Task item —
Beginning with the line containing "C6: none -> 2.2nF (N9, N23)" and ending with the line containing "TR2: NMOS (G", write out each line of the records below exactly; pictures and lines outside that range are left out.

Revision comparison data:
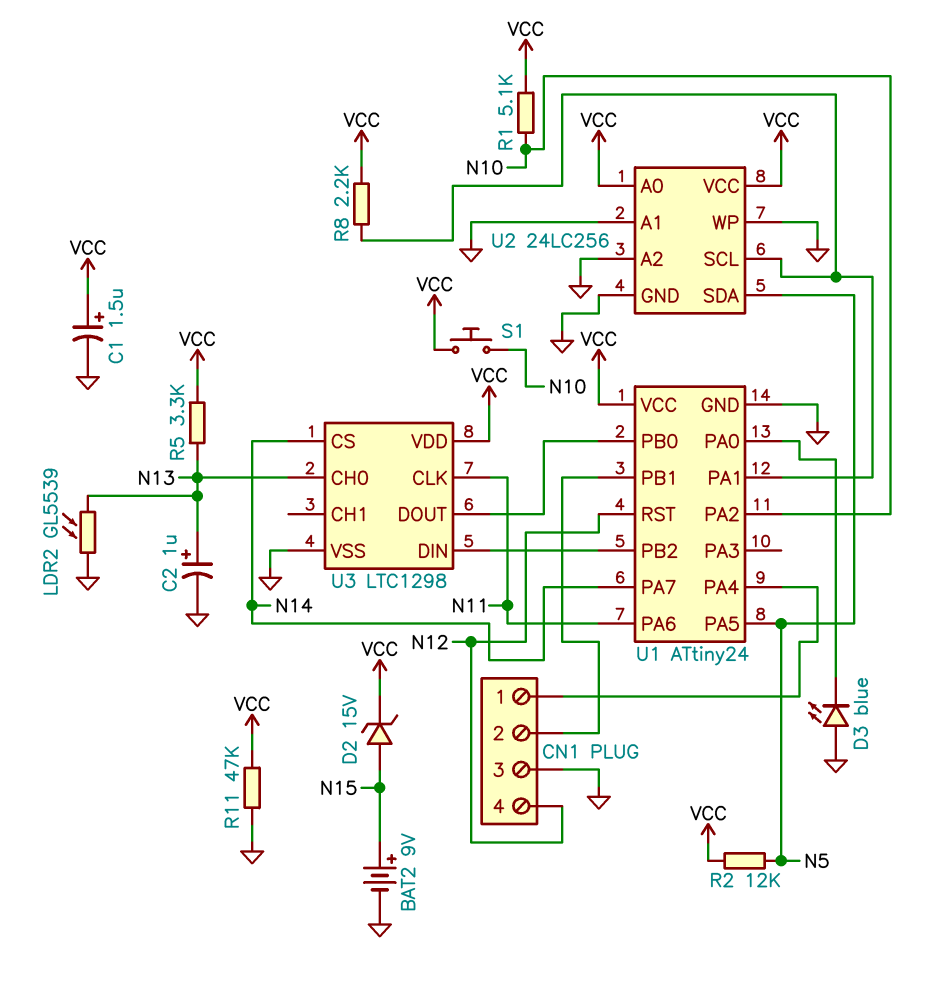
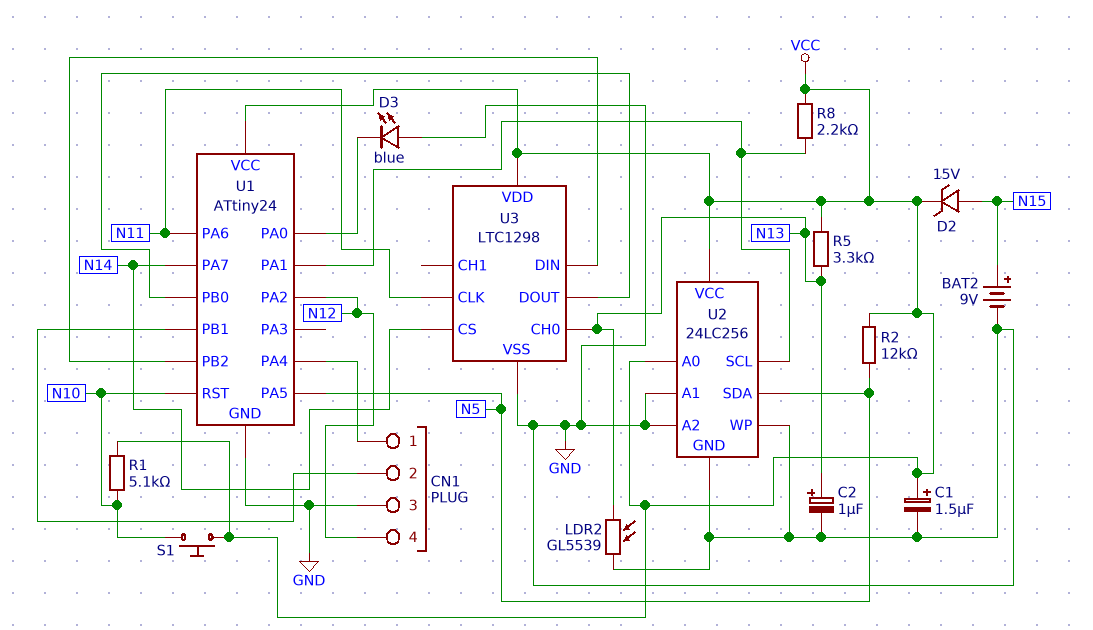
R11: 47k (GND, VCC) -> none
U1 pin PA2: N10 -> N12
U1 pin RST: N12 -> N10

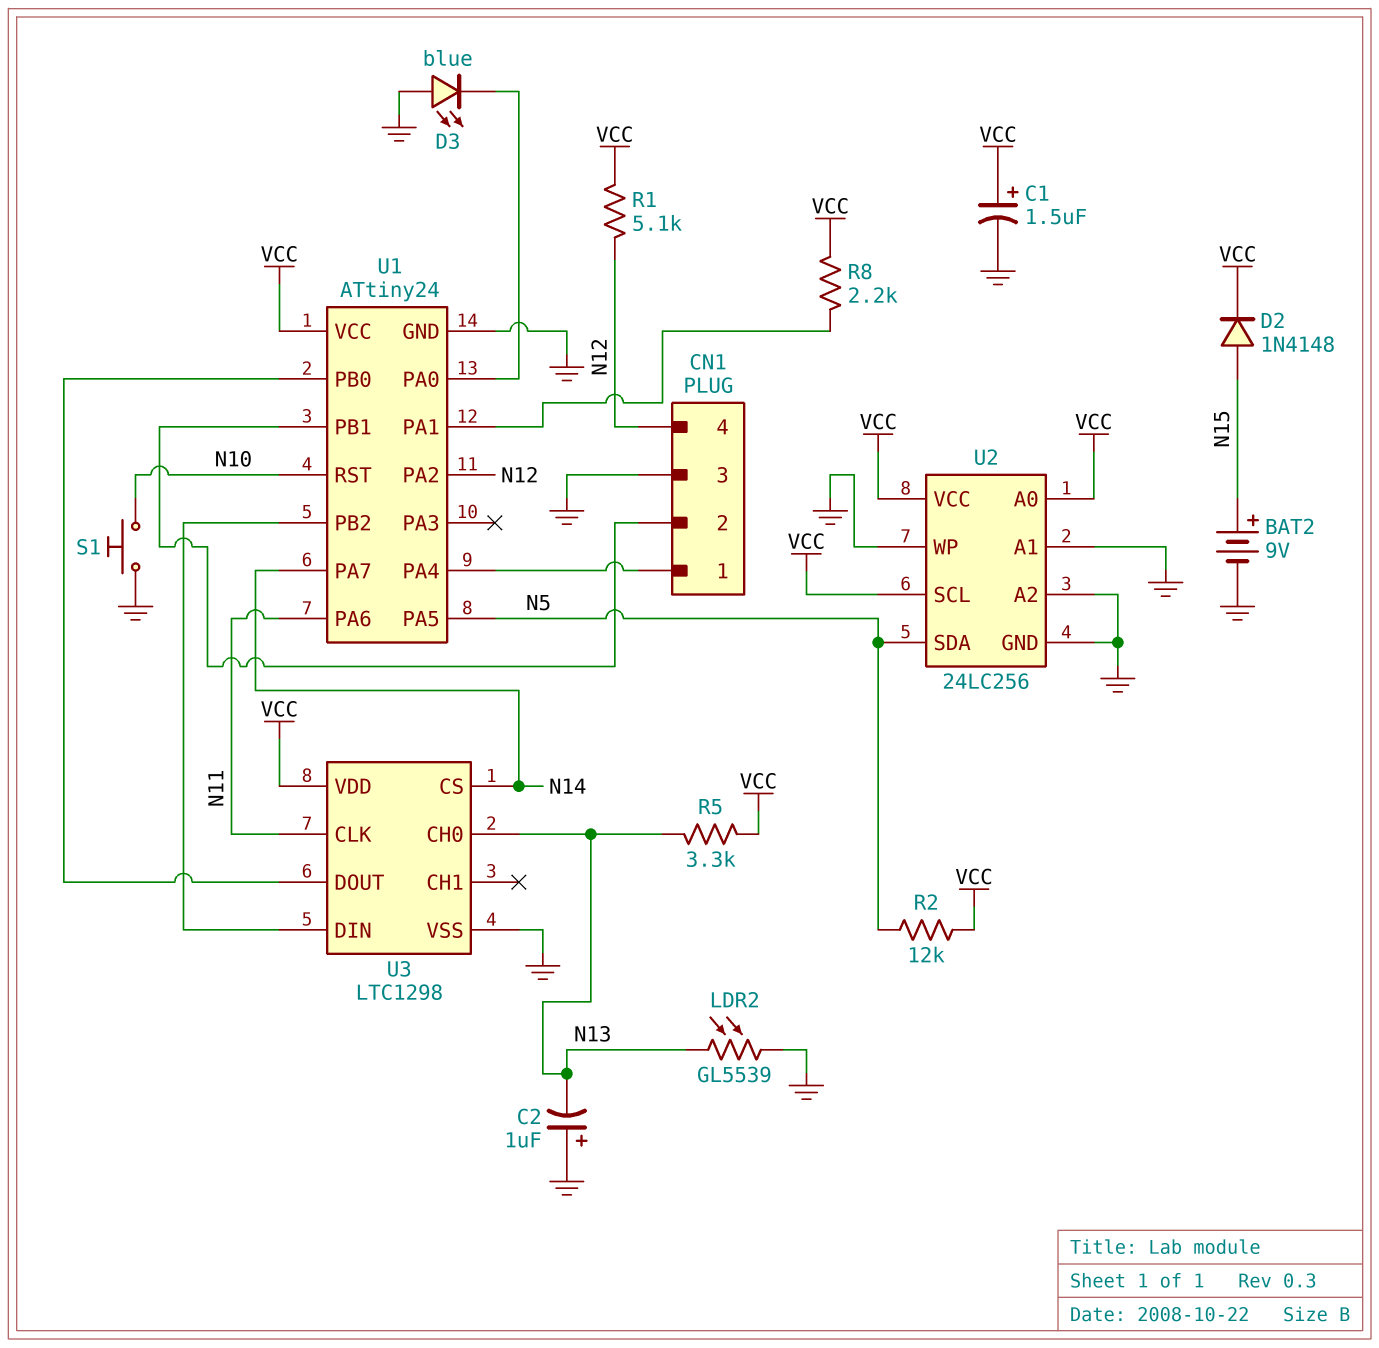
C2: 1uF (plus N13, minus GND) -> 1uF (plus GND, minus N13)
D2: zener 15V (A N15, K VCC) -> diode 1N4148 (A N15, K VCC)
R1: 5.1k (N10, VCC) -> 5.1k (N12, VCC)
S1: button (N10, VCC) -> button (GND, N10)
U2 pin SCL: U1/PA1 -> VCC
* * *
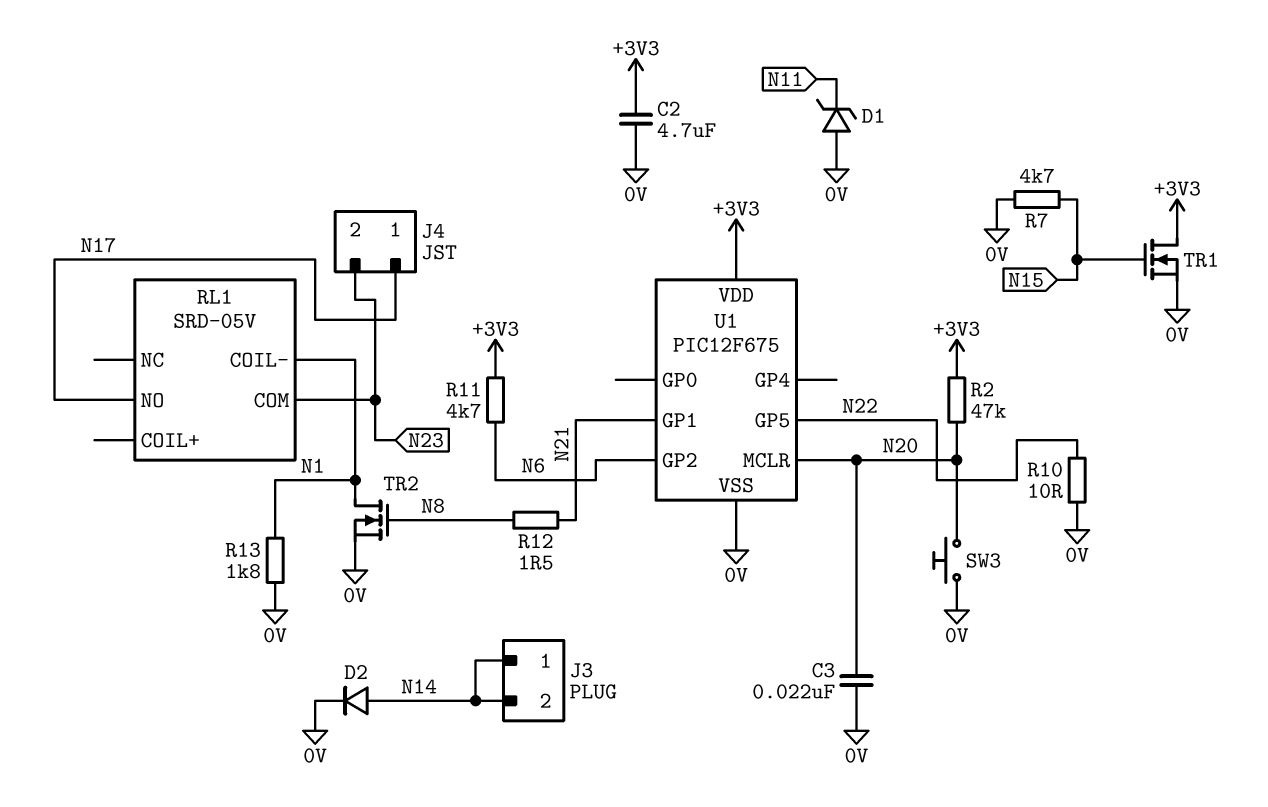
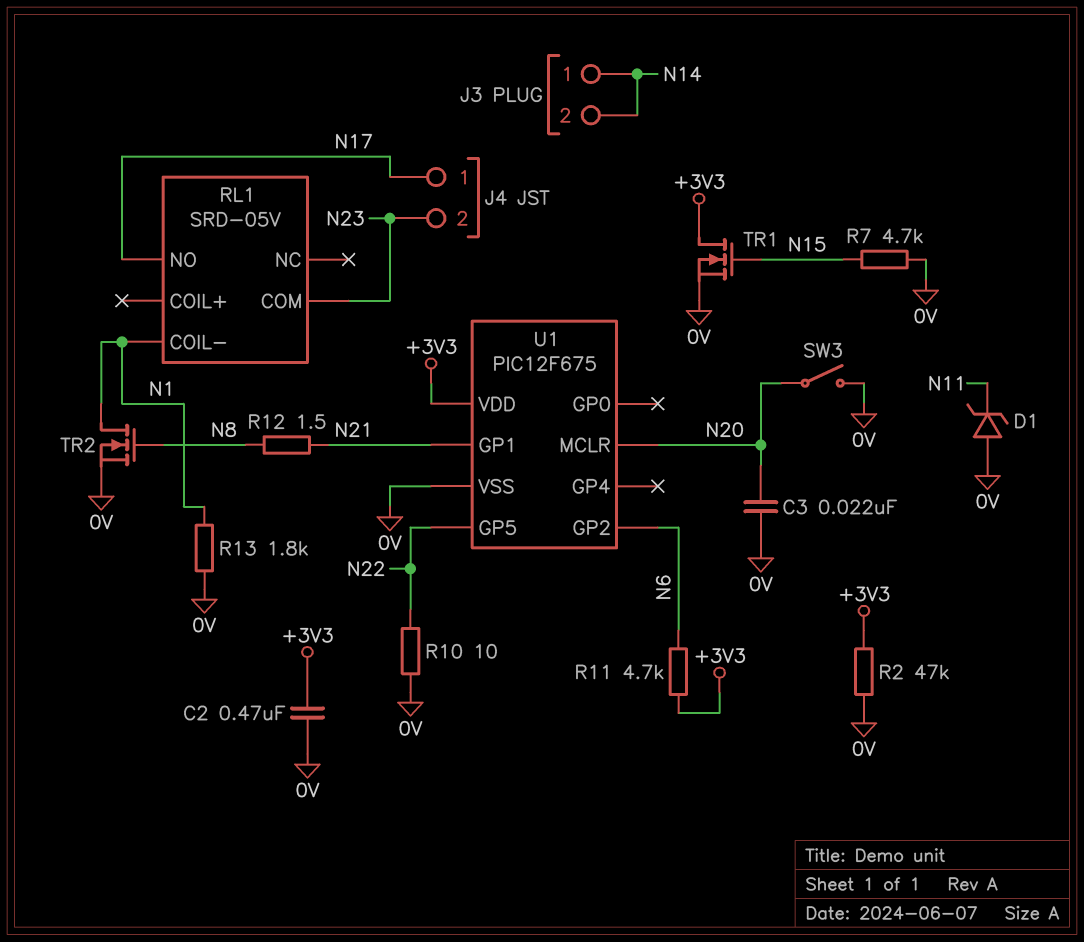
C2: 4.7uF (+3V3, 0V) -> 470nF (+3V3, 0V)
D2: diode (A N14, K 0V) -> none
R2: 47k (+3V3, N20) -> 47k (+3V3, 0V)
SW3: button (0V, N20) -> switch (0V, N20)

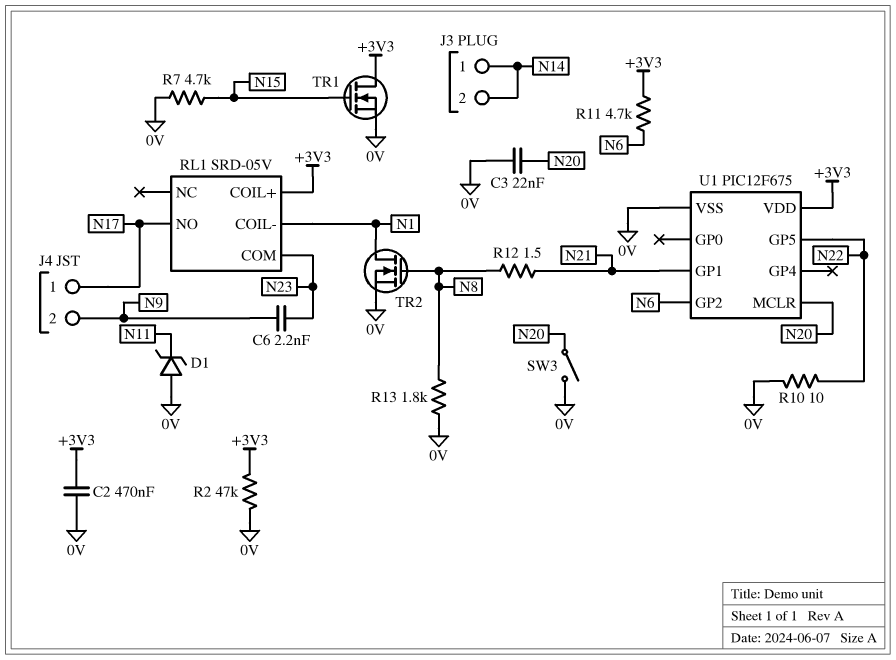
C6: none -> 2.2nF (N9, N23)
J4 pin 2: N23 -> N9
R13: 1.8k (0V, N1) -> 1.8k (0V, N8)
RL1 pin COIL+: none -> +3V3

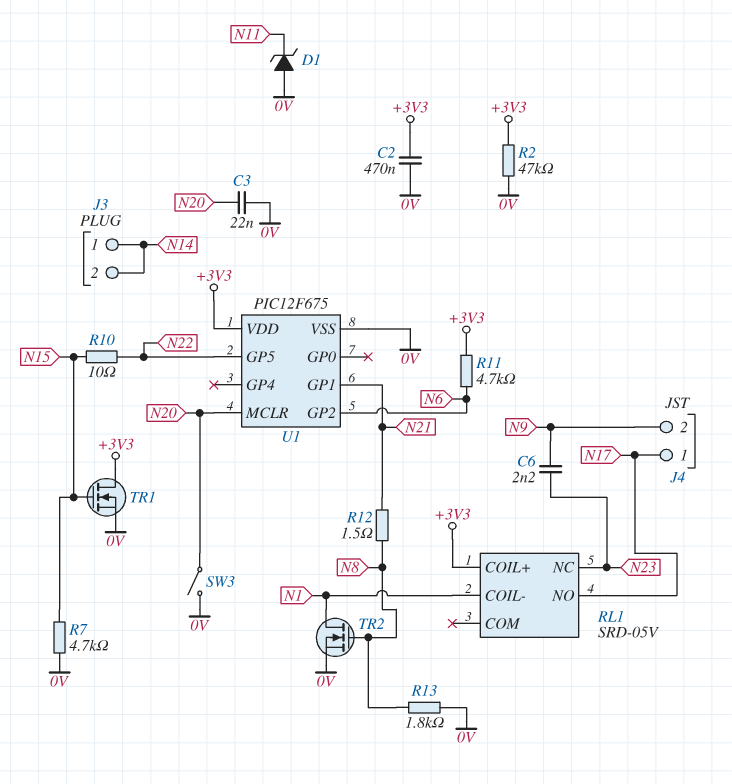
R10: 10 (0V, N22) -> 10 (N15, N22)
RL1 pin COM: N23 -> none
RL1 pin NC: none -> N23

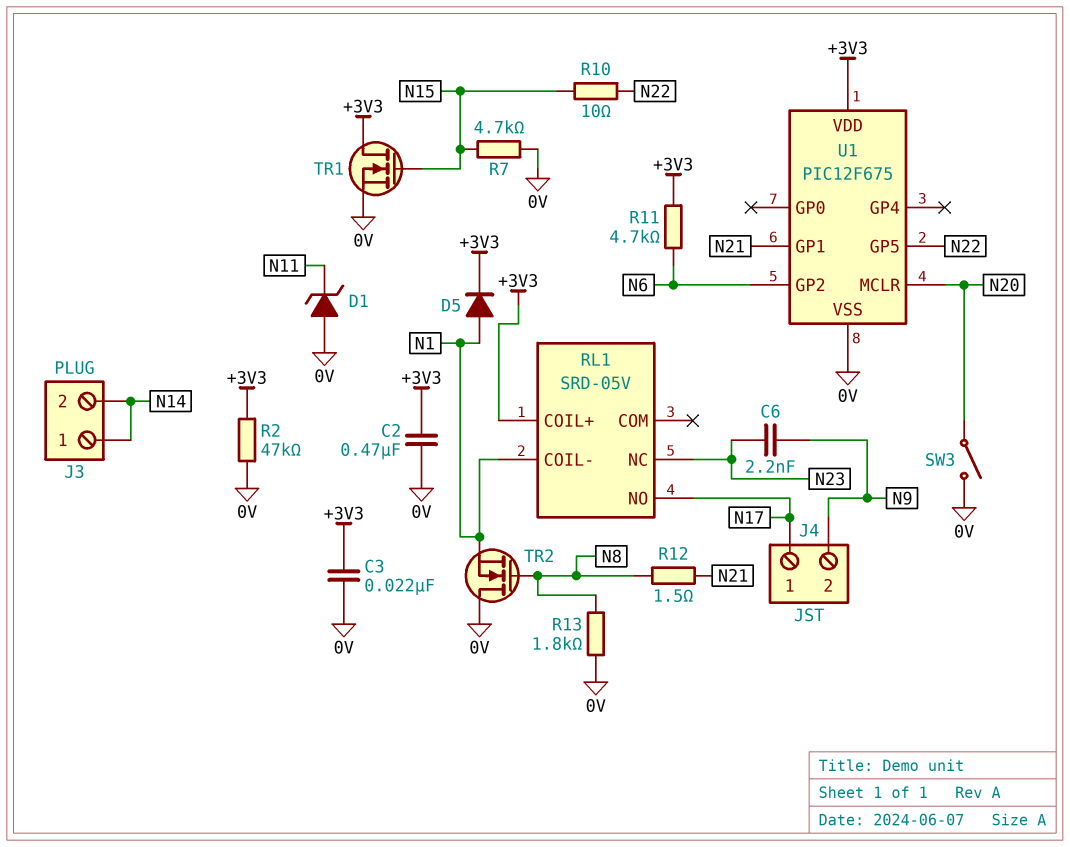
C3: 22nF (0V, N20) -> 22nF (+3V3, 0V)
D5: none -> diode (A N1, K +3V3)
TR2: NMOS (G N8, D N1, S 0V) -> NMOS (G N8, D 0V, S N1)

Your response —
C6: none -> 2.2nF (N9, N23)
J4 pin 2: N23 -> N9
R13: 1.8k (0V, N1) -> 1.8k (0V, N8)
RL1 pin COIL+: none -> +3V3

R10: 10 (0V, N22) -> 10 (N15, N22)
RL1 pin COM: N23 -> none
RL1 pin NC: none -> N23

C3: 22nF (0V, N20) -> 22nF (+3V3, 0V)
D5: none -> diode (A N1, K +3V3)
TR2: NMOS (G N8, D N1, S 0V) -> NMOS (G N8, D 0V, S N1)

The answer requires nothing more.